> [Source data]:

┌──

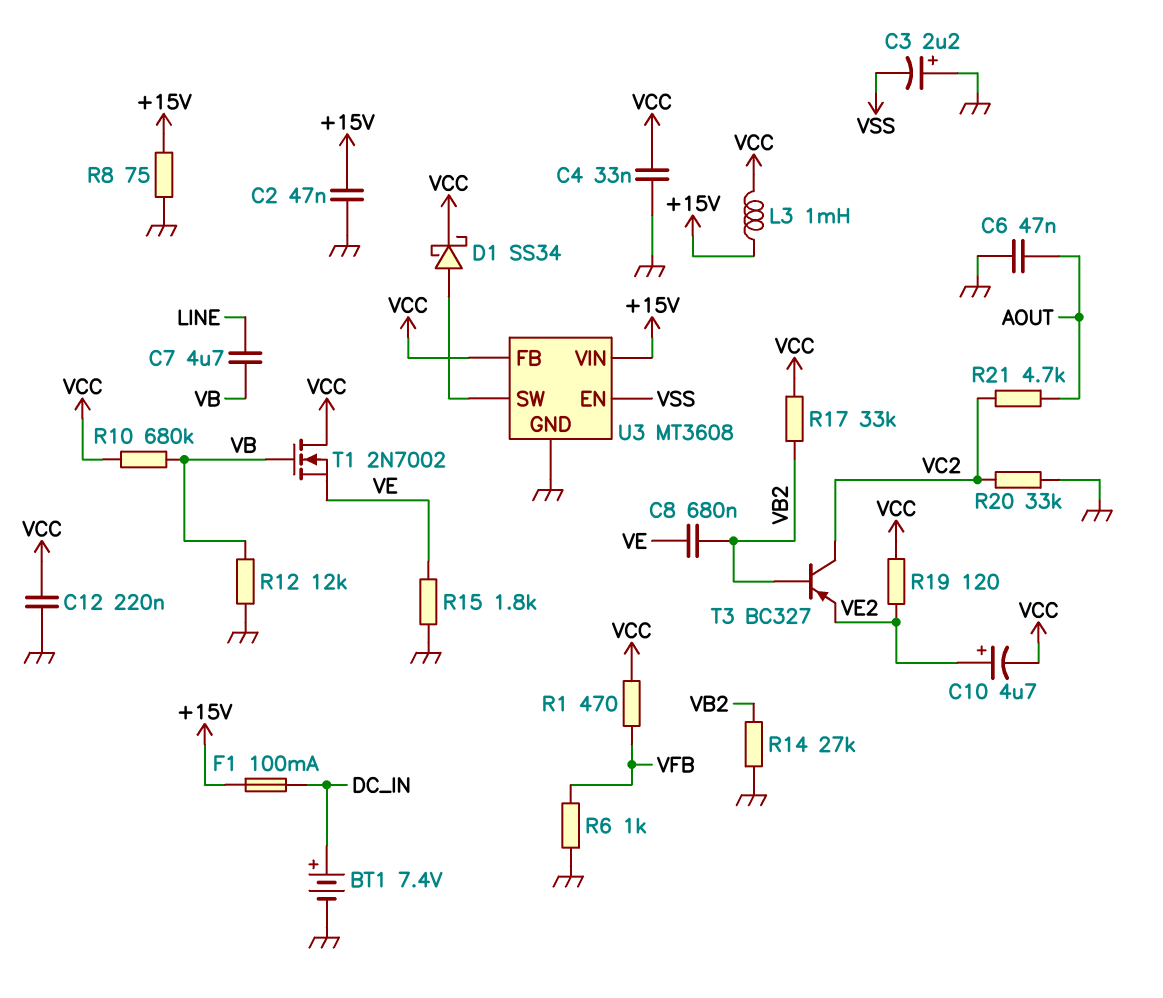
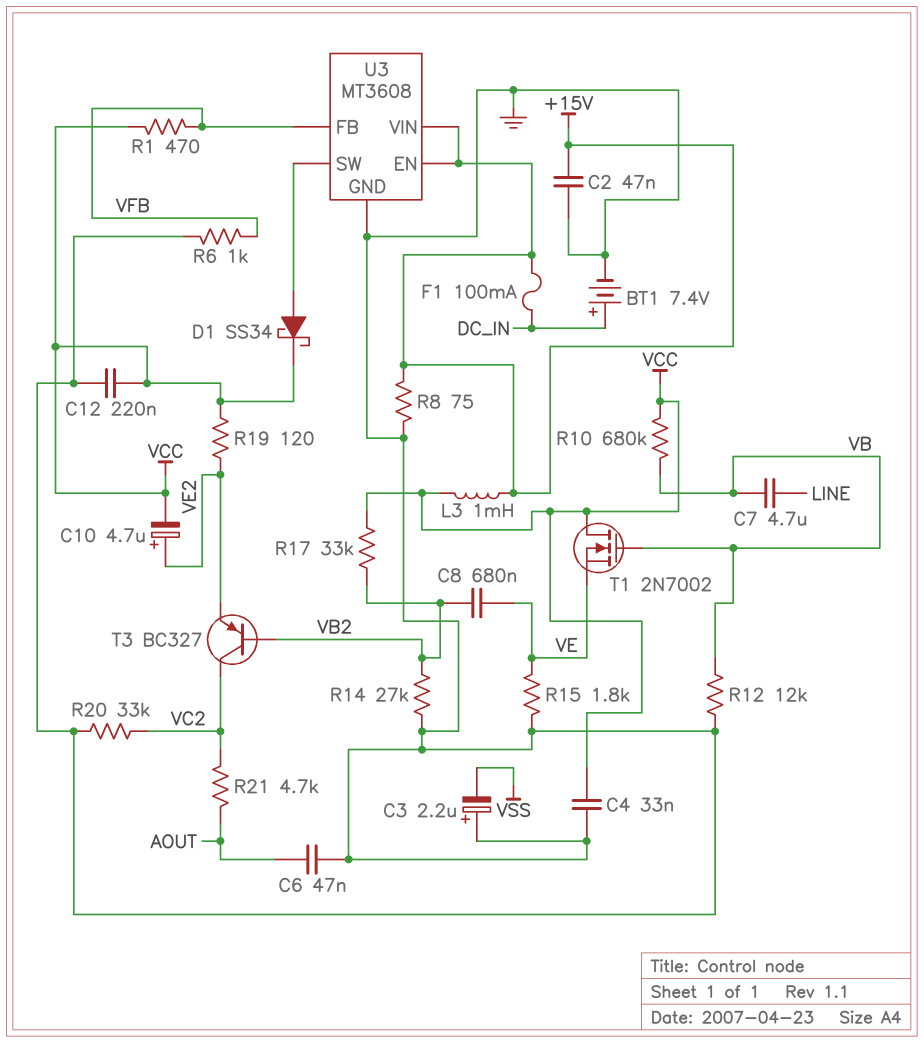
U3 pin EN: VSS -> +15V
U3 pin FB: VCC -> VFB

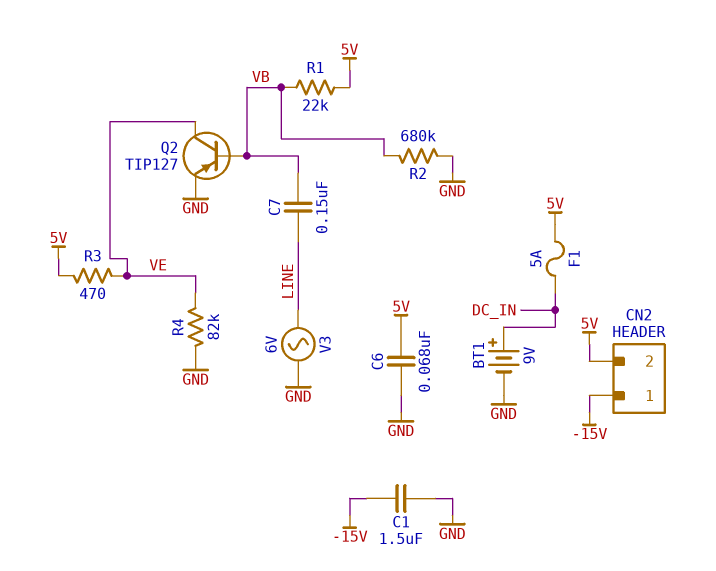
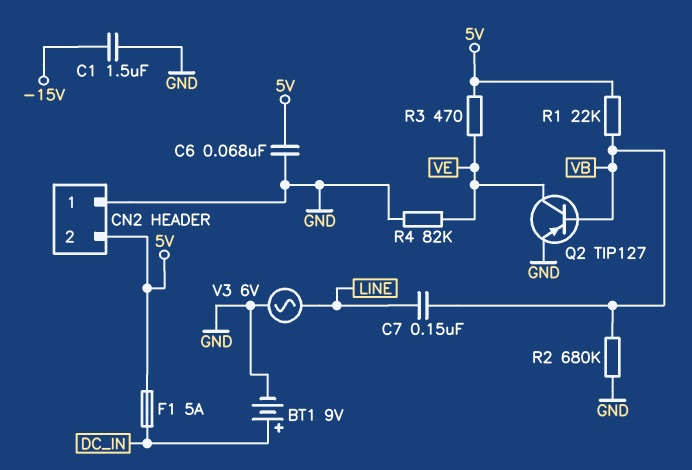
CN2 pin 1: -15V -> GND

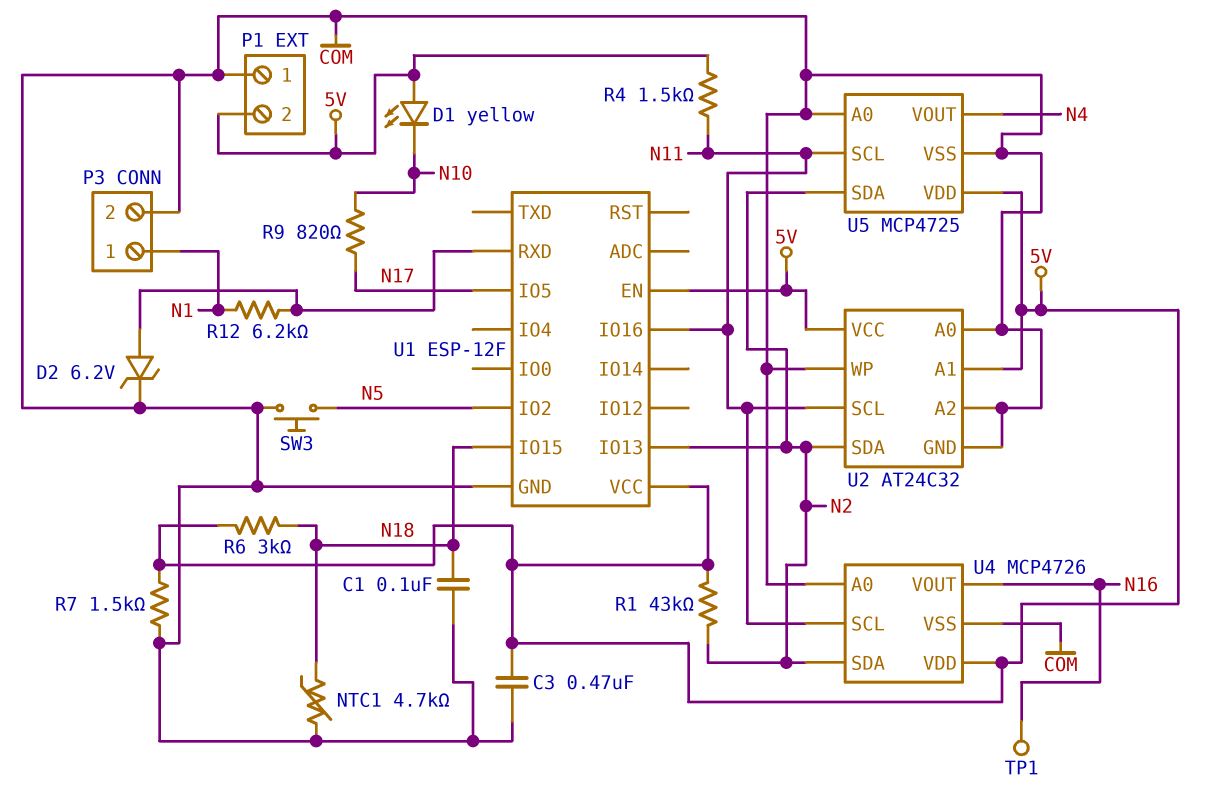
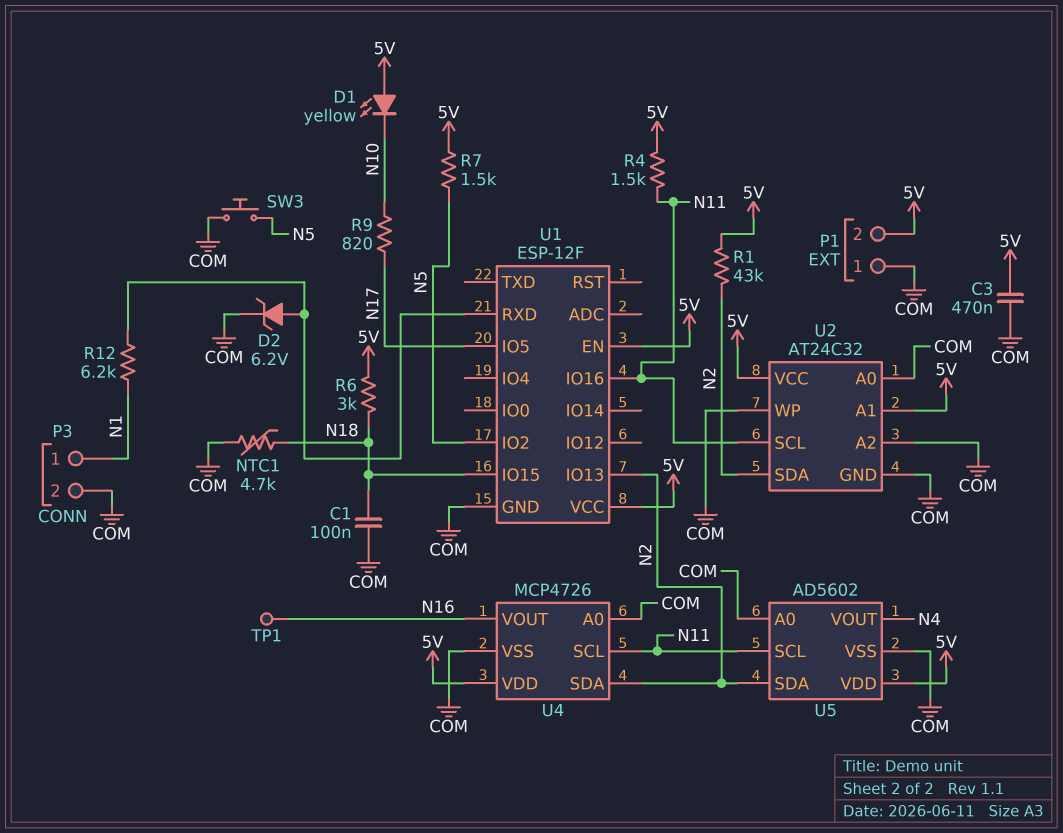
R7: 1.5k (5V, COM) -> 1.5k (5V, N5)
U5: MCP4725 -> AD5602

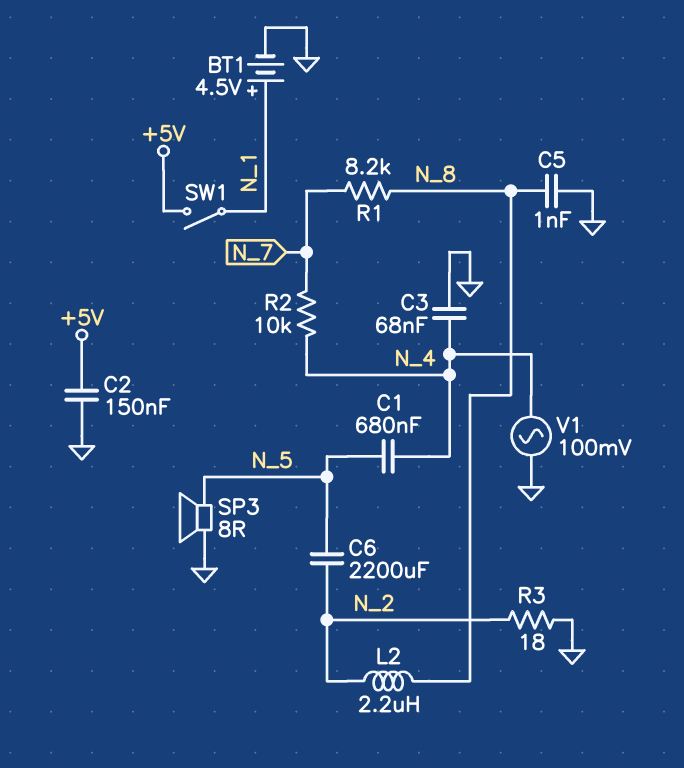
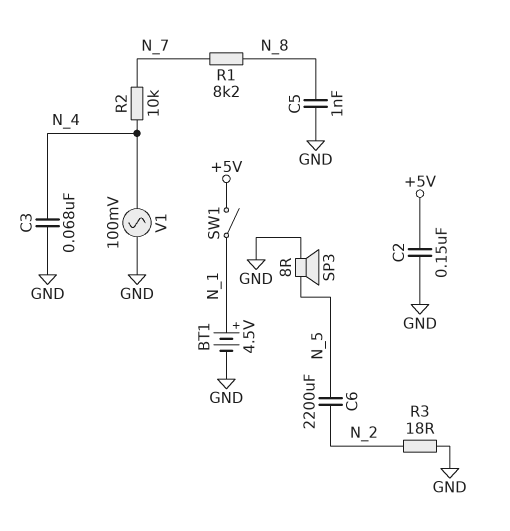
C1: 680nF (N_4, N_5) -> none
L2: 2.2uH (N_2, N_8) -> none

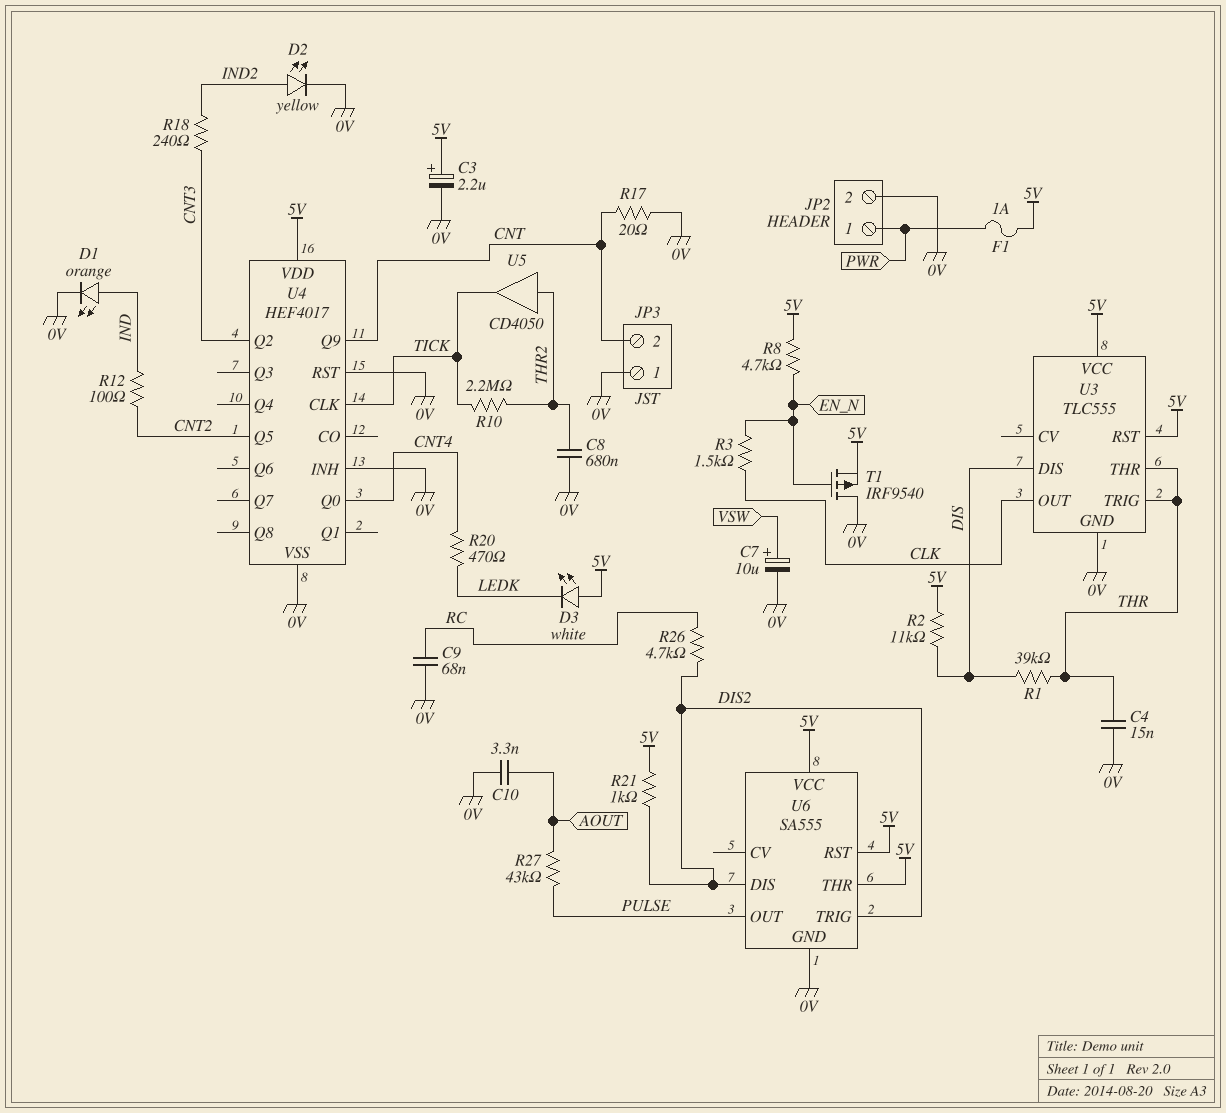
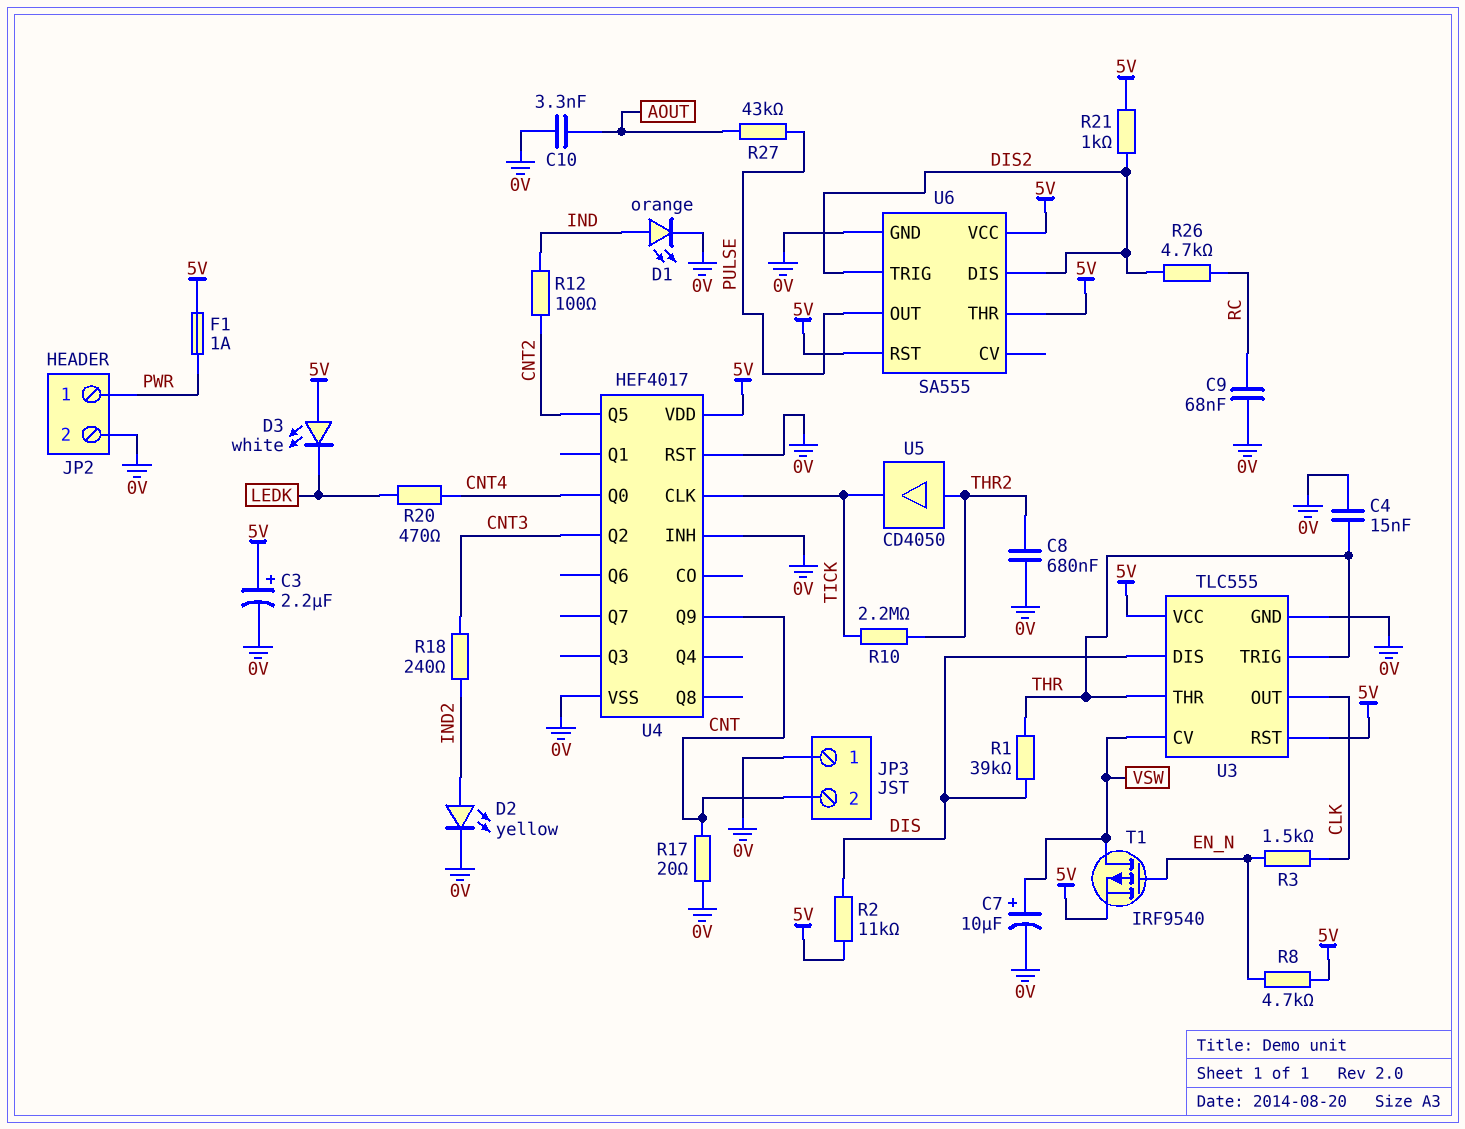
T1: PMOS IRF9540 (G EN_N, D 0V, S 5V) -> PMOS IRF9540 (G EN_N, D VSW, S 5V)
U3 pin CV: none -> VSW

└──

> [What is needed]:
A faithful copy is required of the lines from the one with "T1: PMOS IRF9540" through the last line of the data; please add nothing.

> [Answer space]:
T1: PMOS IRF9540 (G EN_N, D 0V, S 5V) -> PMOS IRF9540 (G EN_N, D VSW, S 5V)
U3 pin CV: none -> VSW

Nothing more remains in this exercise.